■ DATASET CONTENT
[Start of Attachment]
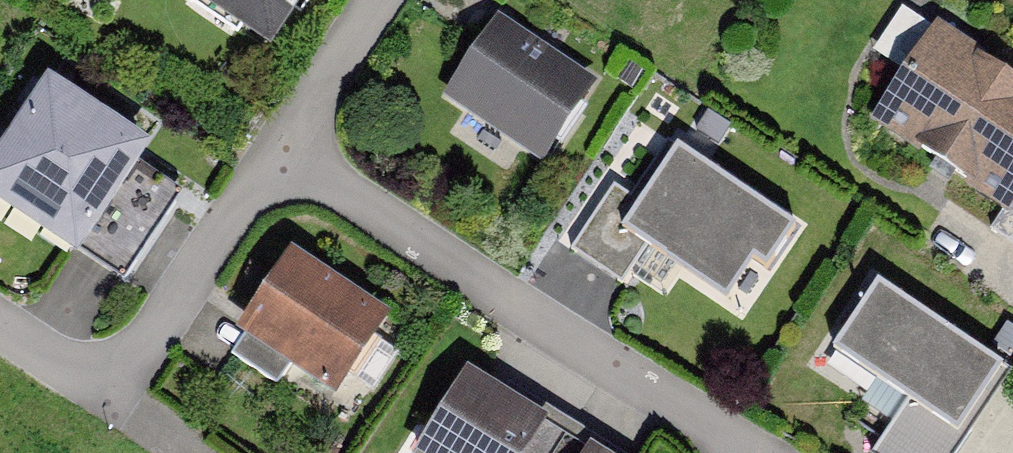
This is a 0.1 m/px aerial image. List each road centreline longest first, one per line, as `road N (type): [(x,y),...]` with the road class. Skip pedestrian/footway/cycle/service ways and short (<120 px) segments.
road 1 (residential): [(757,452),(274,164)]
road 2 (residential): [(274,164),(127,383),(70,376),(0,328)]
road 3 (residential): [(383,0),(274,164)]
[End of Attachment]
■ HOW TO COMPLETE THIS TASK
Leaving aside the pictures, copy the listing above exactly.

■ RESULT OF THIS TASK
This is a 0.1 m/px aerial image. List each road centreline longest first, one per line, as `road N (type): [(x,y),...]` with the road class. Skip pedestrian/footway/cycle/service ways and short (<120 px) segments.
road 1 (residential): [(757,452),(274,164)]
road 2 (residential): [(274,164),(127,383),(70,376),(0,328)]
road 3 (residential): [(383,0),(274,164)]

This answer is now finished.